*** Study material ***

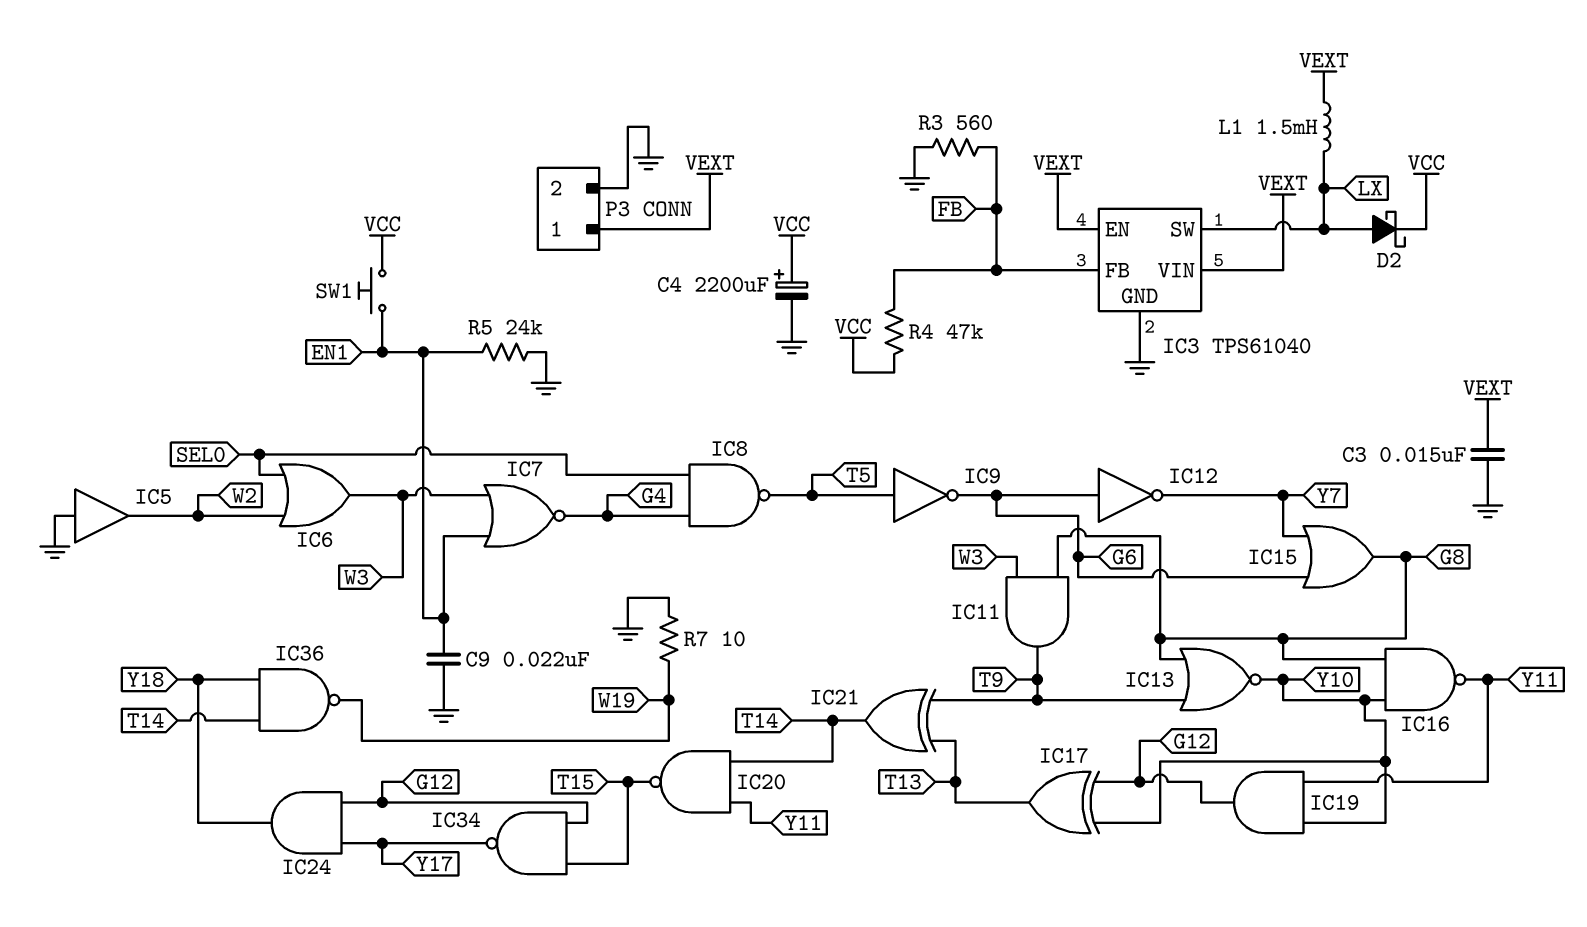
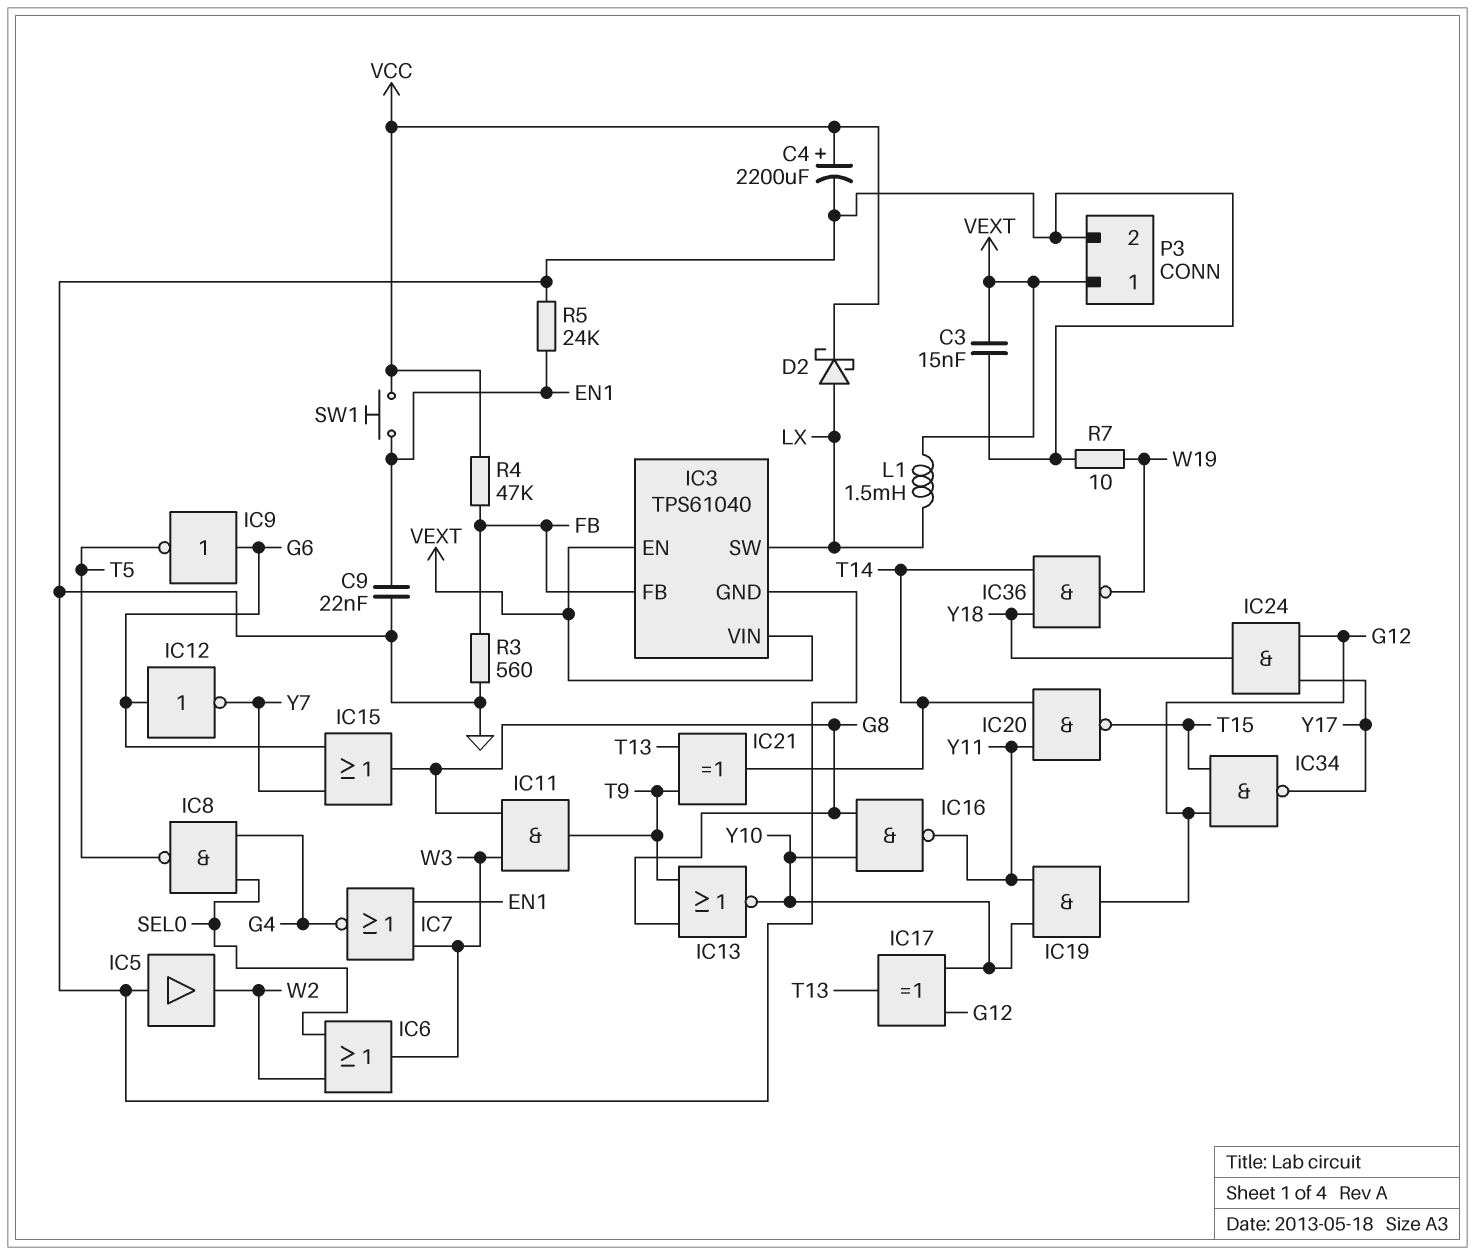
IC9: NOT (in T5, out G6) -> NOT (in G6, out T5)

*** End of Study material ***
*** Study material ***

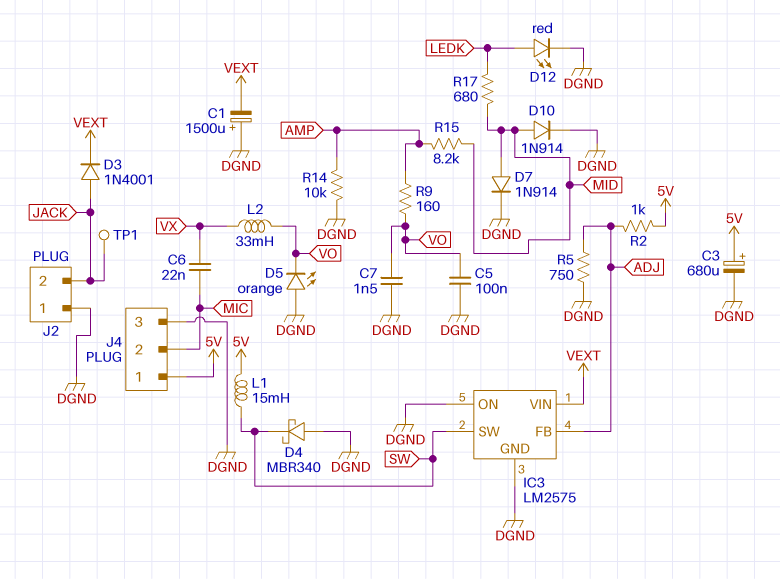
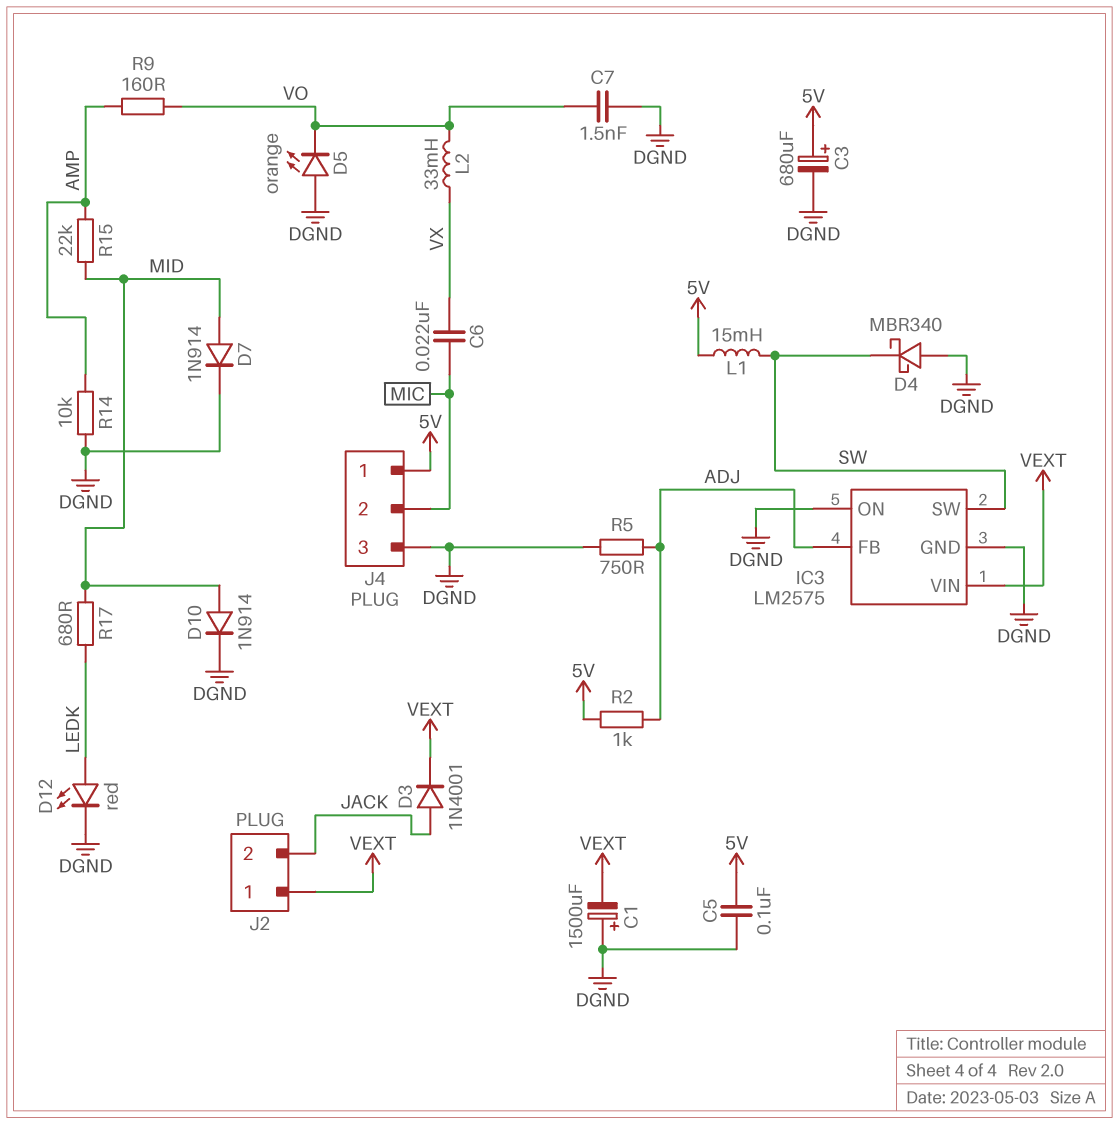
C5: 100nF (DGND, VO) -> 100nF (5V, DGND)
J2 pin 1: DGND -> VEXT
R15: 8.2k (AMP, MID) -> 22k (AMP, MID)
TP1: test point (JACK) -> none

*** End of Study material ***

◆ **Work to be completed**:
Within the data above, how many lines contain "DGND"? Respond with the tally alone.

◆ **Result of the task**:
2